What the exercise asks:
Read through the lines below for the string "MCLR" and copy each one that has it.

Records provided:
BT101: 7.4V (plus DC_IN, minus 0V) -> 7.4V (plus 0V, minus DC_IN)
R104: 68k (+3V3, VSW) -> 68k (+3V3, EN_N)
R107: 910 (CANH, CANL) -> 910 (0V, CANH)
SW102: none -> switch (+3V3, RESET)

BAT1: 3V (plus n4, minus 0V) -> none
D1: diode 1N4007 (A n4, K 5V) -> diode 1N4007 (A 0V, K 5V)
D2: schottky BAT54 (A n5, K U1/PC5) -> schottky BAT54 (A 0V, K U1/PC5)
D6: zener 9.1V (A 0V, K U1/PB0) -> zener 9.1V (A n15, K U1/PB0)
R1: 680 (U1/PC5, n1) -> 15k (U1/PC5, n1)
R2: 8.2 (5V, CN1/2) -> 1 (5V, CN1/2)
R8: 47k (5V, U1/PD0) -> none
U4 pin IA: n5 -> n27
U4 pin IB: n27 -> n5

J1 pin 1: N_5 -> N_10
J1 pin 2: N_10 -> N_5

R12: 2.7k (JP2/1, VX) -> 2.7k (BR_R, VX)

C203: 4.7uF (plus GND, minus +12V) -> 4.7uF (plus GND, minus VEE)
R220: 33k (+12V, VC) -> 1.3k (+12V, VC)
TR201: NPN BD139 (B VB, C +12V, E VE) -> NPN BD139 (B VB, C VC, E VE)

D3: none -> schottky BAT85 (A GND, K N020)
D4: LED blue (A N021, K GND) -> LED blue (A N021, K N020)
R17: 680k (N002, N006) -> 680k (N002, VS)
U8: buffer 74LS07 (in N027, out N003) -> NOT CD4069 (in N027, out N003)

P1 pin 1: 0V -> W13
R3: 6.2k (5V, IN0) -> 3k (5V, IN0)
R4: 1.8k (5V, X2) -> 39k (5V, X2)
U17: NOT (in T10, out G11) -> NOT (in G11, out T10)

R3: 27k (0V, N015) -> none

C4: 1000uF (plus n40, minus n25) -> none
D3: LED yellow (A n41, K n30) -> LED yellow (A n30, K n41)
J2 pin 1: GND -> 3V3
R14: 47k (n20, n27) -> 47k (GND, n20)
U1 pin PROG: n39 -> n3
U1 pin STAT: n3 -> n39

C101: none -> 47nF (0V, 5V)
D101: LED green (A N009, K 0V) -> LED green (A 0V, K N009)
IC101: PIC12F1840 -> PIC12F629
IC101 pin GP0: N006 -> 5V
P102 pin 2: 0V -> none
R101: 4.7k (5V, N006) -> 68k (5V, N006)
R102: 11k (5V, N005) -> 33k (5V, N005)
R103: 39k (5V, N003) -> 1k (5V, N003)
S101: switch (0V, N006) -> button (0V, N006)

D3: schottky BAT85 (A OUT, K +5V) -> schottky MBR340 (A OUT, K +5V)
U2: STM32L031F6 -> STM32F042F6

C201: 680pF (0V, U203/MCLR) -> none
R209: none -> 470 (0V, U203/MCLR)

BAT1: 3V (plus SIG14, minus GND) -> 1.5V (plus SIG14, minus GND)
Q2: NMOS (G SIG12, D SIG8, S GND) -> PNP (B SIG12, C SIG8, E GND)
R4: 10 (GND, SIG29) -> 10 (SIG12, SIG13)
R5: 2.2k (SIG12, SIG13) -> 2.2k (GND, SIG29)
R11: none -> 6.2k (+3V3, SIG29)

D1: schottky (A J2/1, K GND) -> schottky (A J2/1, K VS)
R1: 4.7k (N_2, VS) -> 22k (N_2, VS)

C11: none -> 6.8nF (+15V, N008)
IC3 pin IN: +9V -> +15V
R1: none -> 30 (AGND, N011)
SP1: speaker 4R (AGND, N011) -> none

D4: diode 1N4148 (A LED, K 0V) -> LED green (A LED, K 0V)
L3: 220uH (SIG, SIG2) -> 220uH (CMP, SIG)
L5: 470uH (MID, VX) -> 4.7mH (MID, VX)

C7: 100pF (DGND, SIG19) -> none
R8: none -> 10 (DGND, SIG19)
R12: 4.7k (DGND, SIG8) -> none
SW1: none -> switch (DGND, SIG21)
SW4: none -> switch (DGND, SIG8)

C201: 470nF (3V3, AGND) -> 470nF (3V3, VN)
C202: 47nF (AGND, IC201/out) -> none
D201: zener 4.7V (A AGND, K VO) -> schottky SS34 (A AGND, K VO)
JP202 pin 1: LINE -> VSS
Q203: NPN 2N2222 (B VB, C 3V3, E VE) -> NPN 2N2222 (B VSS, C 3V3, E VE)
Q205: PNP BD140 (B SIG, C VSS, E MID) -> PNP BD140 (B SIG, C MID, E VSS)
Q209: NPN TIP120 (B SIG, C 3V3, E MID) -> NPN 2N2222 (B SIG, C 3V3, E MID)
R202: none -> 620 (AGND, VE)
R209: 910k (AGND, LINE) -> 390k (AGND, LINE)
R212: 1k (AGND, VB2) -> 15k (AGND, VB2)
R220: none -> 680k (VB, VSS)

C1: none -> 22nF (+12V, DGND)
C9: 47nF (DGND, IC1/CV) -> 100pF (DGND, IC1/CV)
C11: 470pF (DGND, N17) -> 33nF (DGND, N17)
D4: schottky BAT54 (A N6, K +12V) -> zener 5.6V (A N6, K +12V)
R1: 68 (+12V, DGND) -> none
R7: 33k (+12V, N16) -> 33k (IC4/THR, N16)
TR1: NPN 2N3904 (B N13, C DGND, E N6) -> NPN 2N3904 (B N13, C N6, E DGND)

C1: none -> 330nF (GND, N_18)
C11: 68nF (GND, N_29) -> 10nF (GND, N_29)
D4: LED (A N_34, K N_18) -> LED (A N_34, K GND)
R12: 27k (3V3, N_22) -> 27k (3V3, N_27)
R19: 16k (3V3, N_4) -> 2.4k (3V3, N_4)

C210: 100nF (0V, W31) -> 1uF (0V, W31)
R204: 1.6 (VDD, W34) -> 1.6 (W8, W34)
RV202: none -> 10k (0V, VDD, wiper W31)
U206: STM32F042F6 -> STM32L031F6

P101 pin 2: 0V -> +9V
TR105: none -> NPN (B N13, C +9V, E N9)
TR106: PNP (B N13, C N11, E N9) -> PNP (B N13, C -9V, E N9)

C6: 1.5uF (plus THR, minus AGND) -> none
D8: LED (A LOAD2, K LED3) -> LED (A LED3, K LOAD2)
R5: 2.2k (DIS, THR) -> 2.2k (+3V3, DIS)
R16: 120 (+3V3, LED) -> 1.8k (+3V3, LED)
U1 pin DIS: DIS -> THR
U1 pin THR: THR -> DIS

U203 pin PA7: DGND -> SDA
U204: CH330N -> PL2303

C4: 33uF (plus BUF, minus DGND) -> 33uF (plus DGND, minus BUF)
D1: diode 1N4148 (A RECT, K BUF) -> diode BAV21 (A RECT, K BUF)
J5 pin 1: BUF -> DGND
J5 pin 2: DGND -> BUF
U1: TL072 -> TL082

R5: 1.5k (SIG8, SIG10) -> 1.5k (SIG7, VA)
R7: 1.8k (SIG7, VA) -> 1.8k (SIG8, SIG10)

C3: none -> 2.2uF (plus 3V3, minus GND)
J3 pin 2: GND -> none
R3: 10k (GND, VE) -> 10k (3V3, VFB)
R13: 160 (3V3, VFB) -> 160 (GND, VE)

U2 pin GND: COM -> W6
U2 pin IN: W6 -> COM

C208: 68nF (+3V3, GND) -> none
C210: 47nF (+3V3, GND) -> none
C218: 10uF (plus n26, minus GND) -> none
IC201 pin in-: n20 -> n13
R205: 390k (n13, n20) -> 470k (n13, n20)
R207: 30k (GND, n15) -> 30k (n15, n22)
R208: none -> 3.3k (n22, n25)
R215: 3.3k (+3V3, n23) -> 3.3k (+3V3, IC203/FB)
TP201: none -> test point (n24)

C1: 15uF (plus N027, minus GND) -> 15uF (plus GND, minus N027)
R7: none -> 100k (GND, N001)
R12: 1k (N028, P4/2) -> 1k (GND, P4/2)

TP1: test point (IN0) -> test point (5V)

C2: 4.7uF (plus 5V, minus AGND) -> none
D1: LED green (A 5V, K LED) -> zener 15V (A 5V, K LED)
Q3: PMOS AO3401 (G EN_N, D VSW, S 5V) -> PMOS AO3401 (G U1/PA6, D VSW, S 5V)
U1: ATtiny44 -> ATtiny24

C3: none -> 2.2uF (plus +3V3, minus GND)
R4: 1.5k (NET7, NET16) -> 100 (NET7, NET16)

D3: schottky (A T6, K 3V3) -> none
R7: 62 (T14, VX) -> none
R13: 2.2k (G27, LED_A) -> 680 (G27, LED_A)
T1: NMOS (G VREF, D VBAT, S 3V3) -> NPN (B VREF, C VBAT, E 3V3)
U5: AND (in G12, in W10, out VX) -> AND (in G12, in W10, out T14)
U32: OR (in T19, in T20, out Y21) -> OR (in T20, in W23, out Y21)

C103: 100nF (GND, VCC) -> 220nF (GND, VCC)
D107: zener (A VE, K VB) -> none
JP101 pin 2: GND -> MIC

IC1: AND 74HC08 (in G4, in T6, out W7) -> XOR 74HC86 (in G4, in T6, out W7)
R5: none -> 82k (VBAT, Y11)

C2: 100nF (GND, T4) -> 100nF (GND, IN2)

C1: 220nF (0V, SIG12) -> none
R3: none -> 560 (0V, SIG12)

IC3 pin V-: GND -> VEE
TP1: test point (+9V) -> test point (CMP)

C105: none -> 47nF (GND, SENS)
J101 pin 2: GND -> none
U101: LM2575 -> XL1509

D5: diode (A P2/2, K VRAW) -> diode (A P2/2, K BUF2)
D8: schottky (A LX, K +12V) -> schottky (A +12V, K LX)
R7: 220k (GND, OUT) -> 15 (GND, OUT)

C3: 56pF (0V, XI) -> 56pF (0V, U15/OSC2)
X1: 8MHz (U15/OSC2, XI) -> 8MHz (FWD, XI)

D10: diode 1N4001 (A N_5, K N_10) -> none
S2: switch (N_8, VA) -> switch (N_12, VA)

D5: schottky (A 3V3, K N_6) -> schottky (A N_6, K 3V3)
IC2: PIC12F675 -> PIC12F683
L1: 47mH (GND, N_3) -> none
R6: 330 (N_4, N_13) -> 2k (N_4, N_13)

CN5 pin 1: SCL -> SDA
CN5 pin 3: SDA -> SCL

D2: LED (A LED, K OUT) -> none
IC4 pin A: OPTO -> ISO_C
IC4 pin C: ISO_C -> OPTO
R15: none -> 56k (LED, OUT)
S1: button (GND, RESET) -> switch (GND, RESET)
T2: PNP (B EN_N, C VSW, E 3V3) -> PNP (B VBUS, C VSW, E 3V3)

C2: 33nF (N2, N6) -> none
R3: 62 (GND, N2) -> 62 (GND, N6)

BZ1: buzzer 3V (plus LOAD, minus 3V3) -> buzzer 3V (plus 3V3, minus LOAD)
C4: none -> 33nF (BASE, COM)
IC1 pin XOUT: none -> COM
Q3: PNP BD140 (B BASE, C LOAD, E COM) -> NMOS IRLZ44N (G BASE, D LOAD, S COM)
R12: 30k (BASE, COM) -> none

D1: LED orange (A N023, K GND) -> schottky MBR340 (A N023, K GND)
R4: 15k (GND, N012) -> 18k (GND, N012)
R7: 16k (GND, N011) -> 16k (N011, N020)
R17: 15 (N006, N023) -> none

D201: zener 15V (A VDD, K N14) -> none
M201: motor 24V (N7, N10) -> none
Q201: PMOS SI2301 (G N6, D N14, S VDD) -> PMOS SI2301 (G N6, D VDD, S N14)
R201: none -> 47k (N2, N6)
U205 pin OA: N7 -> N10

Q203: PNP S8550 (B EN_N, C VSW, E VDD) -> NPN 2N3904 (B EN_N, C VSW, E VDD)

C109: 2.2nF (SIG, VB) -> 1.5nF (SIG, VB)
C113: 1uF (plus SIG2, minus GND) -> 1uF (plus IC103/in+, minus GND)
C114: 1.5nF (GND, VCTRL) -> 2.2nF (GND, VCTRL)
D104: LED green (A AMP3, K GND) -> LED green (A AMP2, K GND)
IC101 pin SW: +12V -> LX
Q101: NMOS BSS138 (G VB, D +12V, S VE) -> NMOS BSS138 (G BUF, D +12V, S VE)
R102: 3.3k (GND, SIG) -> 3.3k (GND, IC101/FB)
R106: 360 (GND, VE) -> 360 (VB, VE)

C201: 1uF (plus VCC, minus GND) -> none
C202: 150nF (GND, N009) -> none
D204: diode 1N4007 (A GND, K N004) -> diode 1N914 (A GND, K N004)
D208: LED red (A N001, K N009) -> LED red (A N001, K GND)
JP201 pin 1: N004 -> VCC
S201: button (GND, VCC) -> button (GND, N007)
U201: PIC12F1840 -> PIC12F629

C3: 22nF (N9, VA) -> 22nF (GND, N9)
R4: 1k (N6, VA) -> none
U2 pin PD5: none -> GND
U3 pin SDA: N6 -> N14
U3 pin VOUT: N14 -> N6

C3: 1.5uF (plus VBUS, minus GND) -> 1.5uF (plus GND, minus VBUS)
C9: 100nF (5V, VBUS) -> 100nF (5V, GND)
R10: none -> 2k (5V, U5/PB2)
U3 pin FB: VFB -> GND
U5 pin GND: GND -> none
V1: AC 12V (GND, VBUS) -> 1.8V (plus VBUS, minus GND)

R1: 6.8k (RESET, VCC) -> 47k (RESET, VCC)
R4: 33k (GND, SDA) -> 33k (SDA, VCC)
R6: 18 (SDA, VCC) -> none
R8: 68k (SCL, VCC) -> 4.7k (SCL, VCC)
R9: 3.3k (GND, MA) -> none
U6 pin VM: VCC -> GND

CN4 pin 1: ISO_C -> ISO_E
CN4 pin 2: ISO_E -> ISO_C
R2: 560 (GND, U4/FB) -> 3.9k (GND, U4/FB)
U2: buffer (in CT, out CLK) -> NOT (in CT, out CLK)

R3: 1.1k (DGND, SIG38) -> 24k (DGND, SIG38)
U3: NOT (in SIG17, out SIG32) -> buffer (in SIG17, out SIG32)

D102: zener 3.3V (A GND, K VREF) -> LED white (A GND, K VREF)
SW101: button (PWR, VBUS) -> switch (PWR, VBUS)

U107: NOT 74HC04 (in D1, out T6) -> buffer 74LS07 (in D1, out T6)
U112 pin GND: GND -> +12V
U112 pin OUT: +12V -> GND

Response to the task:
C201: 680pF (0V, U203/MCLR) -> none
R209: none -> 470 (0V, U203/MCLR)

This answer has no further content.